Among the entries that follow, the required portion opens with the line containing "camera: 15 degrees left, 5 degrees down" and closes with the line containing "(420, 180) = (129, 432): green". Give that portion again exactly, and nothing else.

Input material:
────────────────────────────────────────
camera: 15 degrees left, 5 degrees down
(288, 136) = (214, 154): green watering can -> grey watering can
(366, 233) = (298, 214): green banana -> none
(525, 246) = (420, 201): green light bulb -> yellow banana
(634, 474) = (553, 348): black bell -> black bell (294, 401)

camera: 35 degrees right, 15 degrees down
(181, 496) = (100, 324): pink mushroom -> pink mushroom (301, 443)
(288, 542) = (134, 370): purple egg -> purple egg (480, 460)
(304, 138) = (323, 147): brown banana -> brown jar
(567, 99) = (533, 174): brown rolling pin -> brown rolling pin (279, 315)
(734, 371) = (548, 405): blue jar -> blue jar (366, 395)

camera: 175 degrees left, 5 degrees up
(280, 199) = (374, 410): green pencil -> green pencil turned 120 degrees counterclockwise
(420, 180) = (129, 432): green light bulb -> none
────────────────────────────────────────
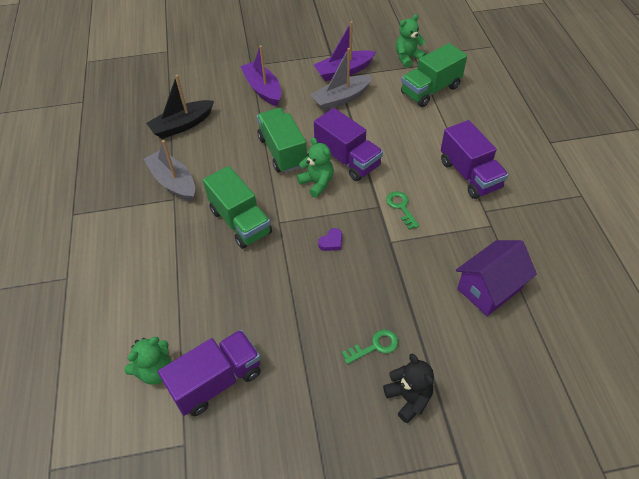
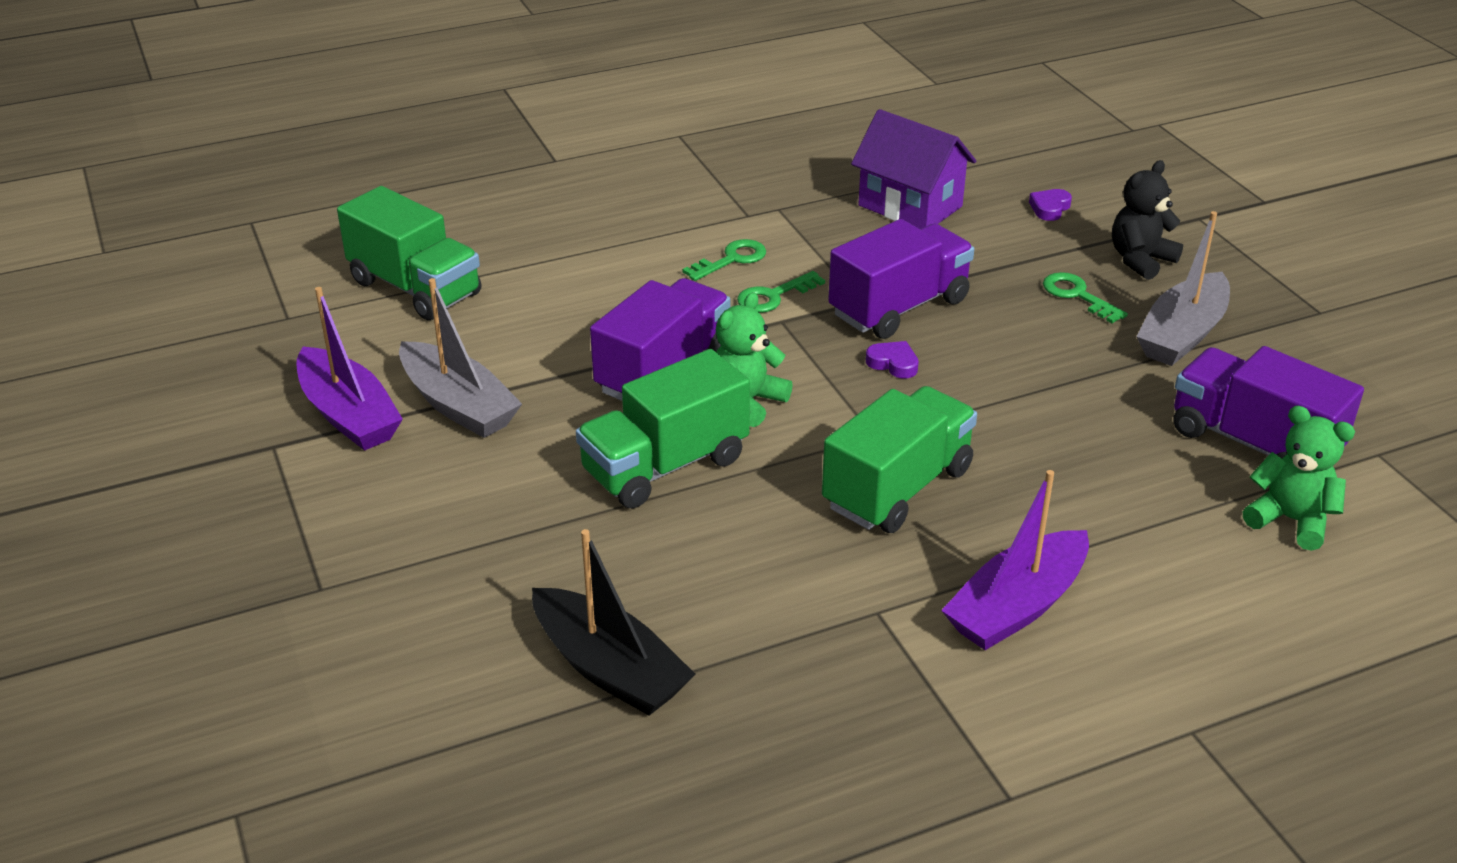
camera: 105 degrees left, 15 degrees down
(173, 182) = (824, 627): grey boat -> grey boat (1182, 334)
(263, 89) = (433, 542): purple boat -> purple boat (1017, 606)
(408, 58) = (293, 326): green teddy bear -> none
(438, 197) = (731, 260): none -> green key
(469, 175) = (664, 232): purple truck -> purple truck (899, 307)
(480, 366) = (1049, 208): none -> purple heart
────────────────────────────────────────
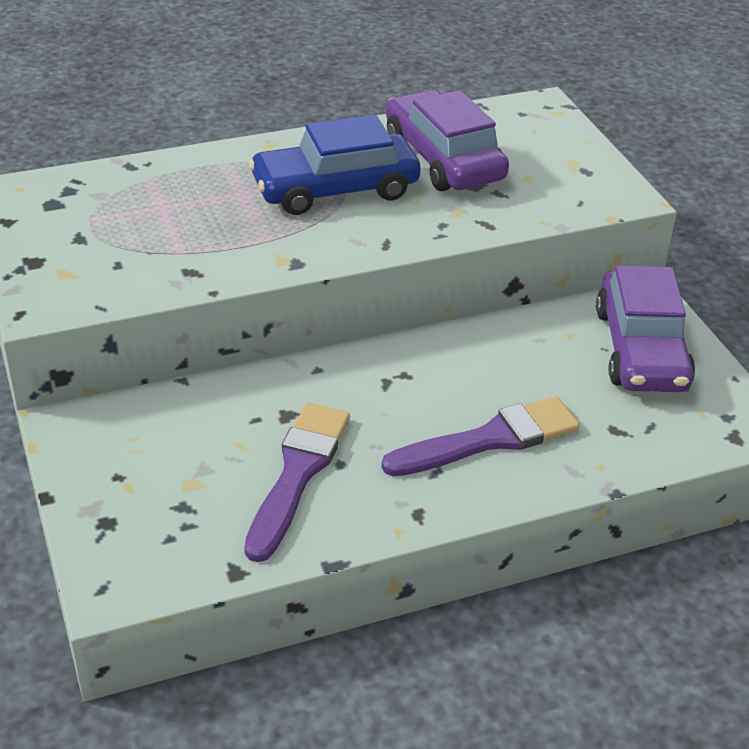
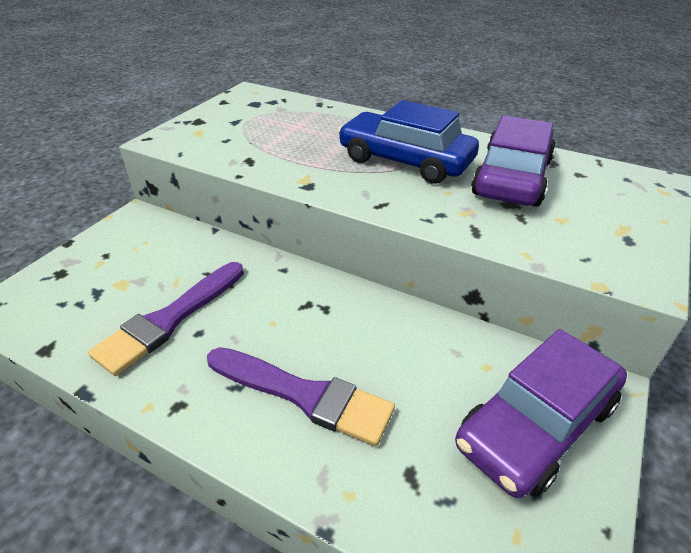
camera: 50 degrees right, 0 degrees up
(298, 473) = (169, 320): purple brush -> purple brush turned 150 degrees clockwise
────────────────────────────────────────
Solved problem:
camera: 15 degrees left, 5 degrees down
(288, 136) = (214, 154): green watering can -> grey watering can
(366, 233) = (298, 214): green banana -> none
(525, 246) = (420, 201): green light bulb -> yellow banana
(634, 474) = (553, 348): black bell -> black bell (294, 401)

camera: 35 degrees right, 15 degrees down
(181, 496) = (100, 324): pink mushroom -> pink mushroom (301, 443)
(288, 542) = (134, 370): purple egg -> purple egg (480, 460)
(304, 138) = (323, 147): brown banana -> brown jar
(567, 99) = (533, 174): brown rolling pin -> brown rolling pin (279, 315)
(734, 371) = (548, 405): blue jar -> blue jar (366, 395)

camera: 175 degrees left, 5 degrees up
(280, 199) = (374, 410): green pencil -> green pencil turned 120 degrees counterclockwise
(420, 180) = (129, 432): green light bulb -> none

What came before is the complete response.